Task prompt: Copy out the data exactly, leaving the pictures behind.

Coordinate-based change listings
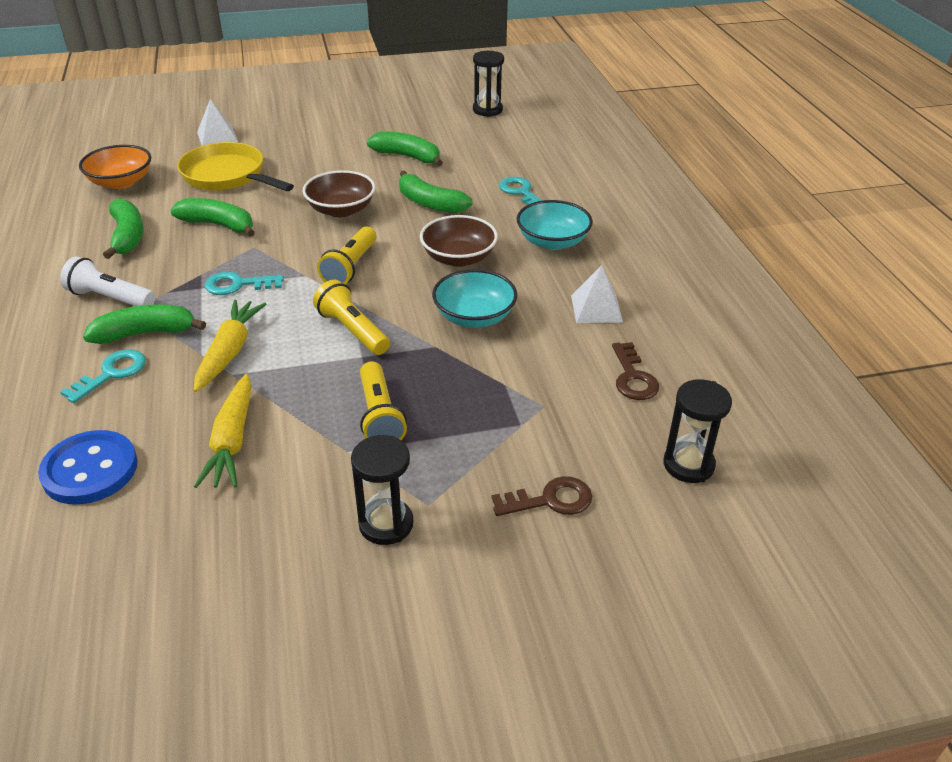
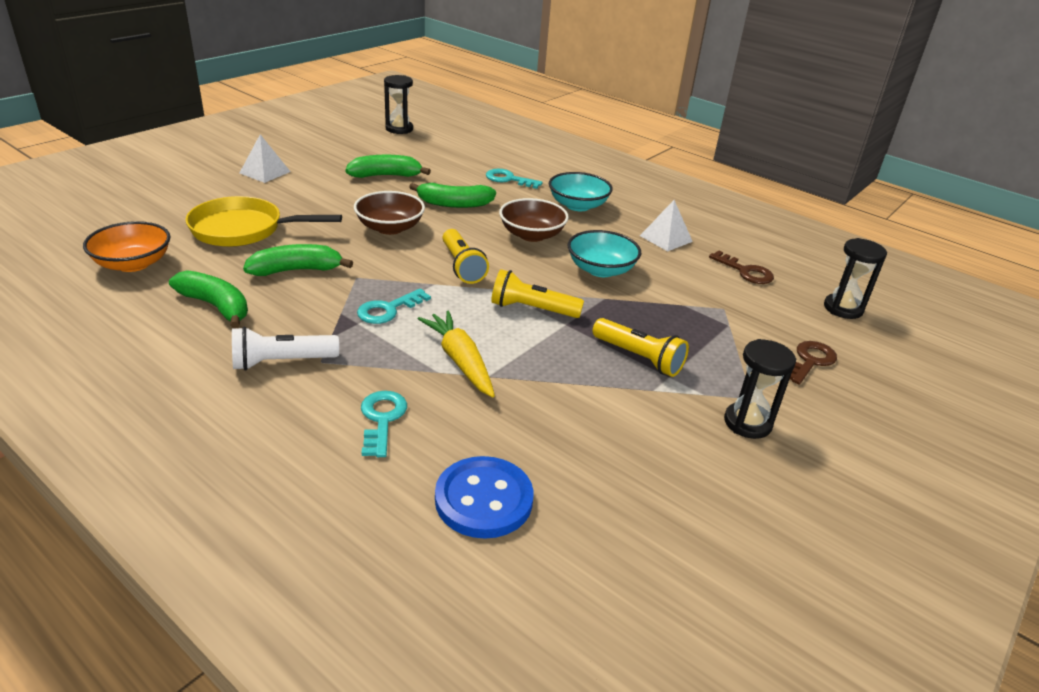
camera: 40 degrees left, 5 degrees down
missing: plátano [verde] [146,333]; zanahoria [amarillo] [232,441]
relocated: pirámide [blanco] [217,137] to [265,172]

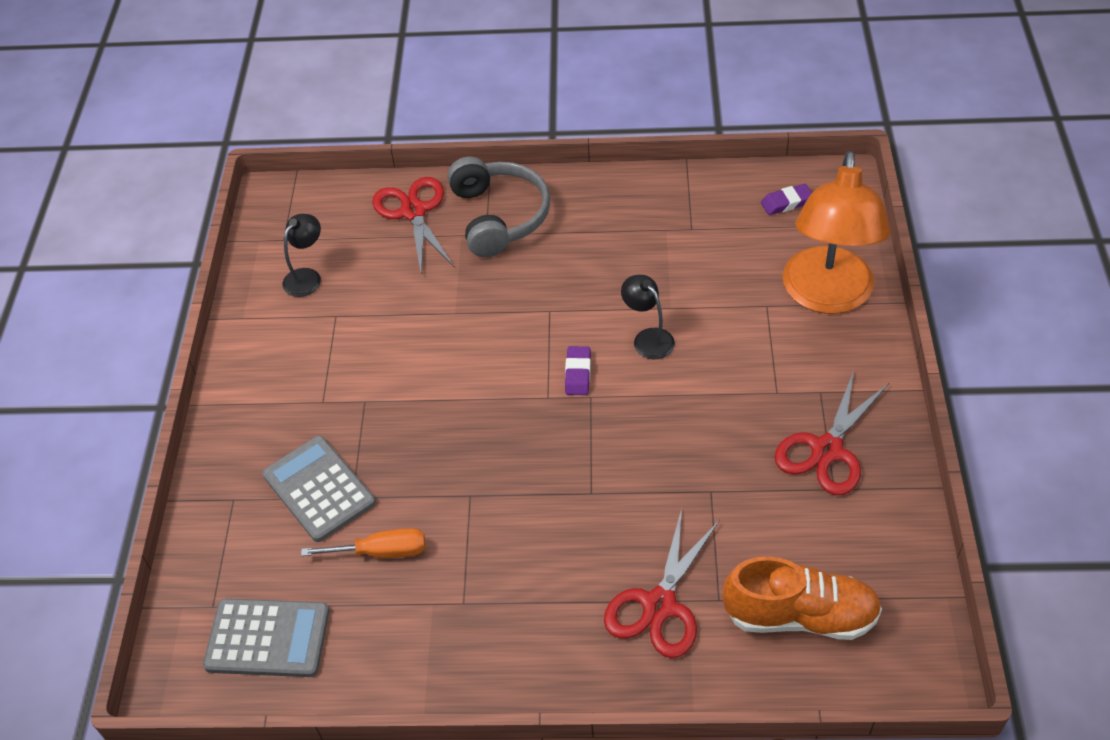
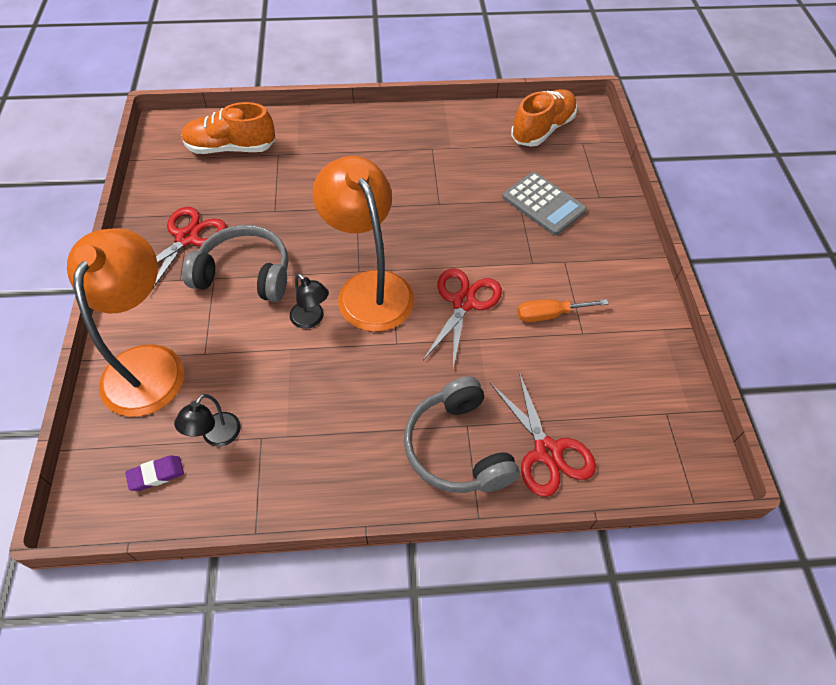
camera: 170 degrees right, 5 degrees up
appeared: auriculares [gris] [245,274]
relocated: lámpara [negro] [307,277] to [216,436]; tijeras [rojo] [659,605] to [464,302]; destornillador [naranja] [381,552] to [549,314]
exchanged: goma de borrar [morado] [578,373] to lámpara [naranja] [369,288]; calculadora [gris] [267,638] to zapato [naranja] [542,129]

Your response:
camera: 40 degrees left, 5 degrees down
missing: plátano [verde] [146,333]; zanahoria [amarillo] [232,441]
relocated: pirámide [blanco] [217,137] to [265,172]

camera: 170 degrees right, 5 degrees up
appeared: auriculares [gris] [245,274]
relocated: lámpara [negro] [307,277] to [216,436]; tijeras [rojo] [659,605] to [464,302]; destornillador [naranja] [381,552] to [549,314]
exchanged: goma de borrar [morado] [578,373] to lámpara [naranja] [369,288]; calculadora [gris] [267,638] to zapato [naranja] [542,129]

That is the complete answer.